Begin Record list
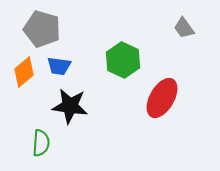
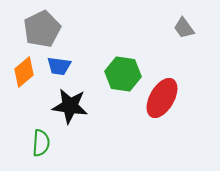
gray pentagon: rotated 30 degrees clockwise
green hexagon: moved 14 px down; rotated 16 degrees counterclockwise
End Record list
Begin Record list
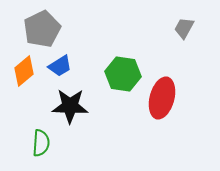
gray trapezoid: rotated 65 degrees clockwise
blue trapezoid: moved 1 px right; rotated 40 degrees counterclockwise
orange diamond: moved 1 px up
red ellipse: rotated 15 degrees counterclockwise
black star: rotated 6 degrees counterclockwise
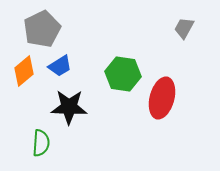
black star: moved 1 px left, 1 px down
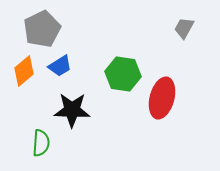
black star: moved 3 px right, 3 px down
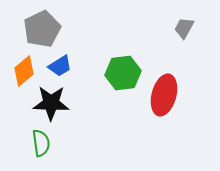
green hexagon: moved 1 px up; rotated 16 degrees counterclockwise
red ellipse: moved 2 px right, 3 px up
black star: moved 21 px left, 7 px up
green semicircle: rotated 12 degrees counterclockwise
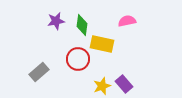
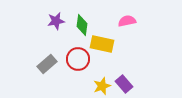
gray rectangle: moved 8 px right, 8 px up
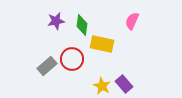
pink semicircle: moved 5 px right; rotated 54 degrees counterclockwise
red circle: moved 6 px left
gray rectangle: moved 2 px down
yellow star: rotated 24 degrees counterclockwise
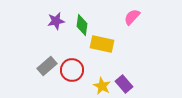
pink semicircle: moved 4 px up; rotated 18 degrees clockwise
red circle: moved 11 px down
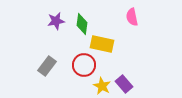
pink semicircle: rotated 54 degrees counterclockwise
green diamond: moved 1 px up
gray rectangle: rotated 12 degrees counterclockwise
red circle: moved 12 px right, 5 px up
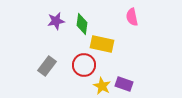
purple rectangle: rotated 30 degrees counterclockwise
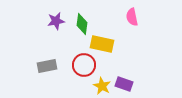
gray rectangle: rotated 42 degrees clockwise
End Record list
Begin Record list
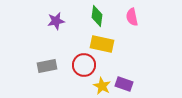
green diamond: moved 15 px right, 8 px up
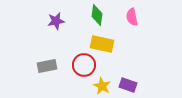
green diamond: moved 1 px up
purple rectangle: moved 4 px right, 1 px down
End Record list
* _Instructions to follow_
Copy out every line above that contains the word "black", keeping each one whole.

* _Expected answer_
black star: rotated 6 degrees counterclockwise
black star: moved 1 px left, 1 px down
black star: moved 3 px right, 3 px down
black star: moved 21 px left, 7 px up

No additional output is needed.